*EXERCISE DESCRIPTION*:
When the line with "D204: diode US1M" appears below, start repeating lines exactly, and keep going through the line with "V201: AC 1V (AC1, AC2) -> AC 100mV (AC1, AC2)"; add nothing outside that span.

*DATA SUPPLIED*:
● ● ● ●

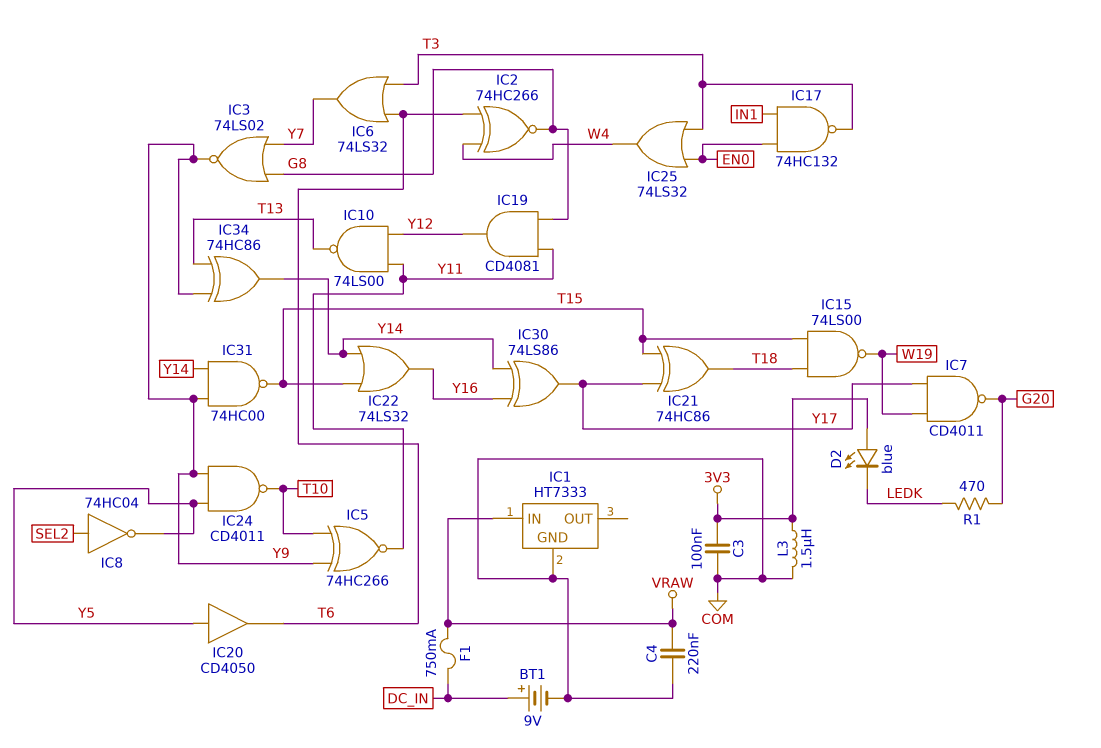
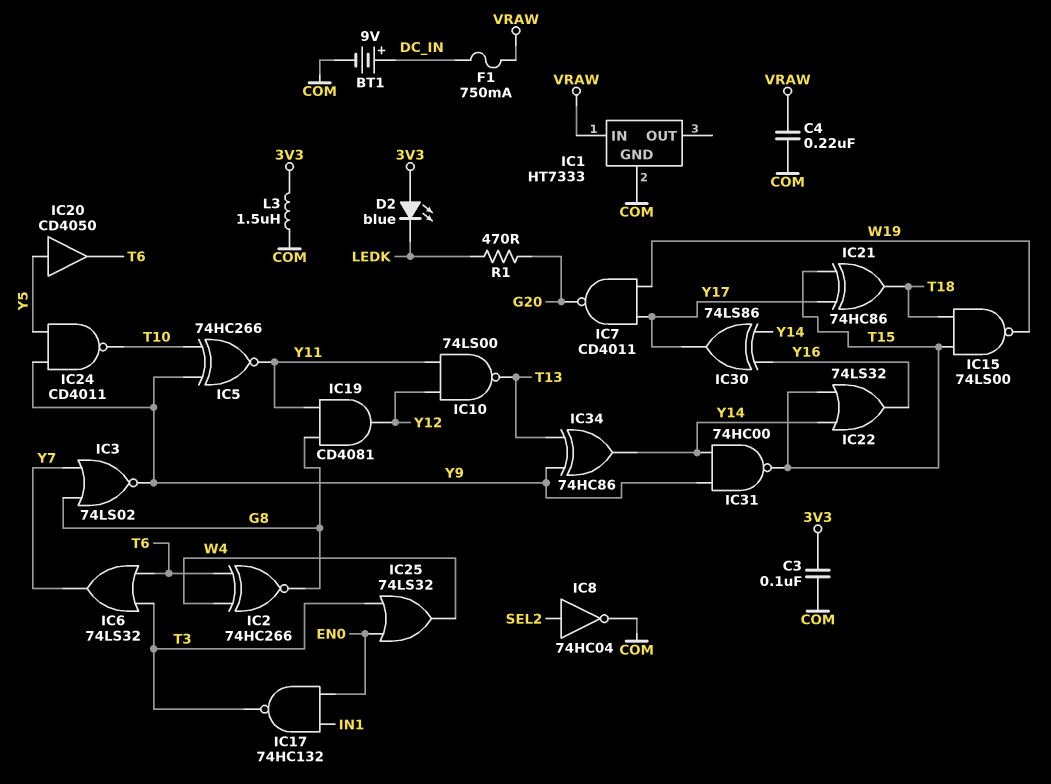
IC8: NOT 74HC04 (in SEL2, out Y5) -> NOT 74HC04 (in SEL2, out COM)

● ● ● ●

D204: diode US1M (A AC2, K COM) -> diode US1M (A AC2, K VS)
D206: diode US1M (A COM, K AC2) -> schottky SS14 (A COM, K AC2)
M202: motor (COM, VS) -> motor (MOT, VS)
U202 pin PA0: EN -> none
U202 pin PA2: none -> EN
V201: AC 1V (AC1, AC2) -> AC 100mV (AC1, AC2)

● ● ● ●

*SOLVED EXERCISE*:
D204: diode US1M (A AC2, K COM) -> diode US1M (A AC2, K VS)
D206: diode US1M (A COM, K AC2) -> schottky SS14 (A COM, K AC2)
M202: motor (COM, VS) -> motor (MOT, VS)
U202 pin PA0: EN -> none
U202 pin PA2: none -> EN
V201: AC 1V (AC1, AC2) -> AC 100mV (AC1, AC2)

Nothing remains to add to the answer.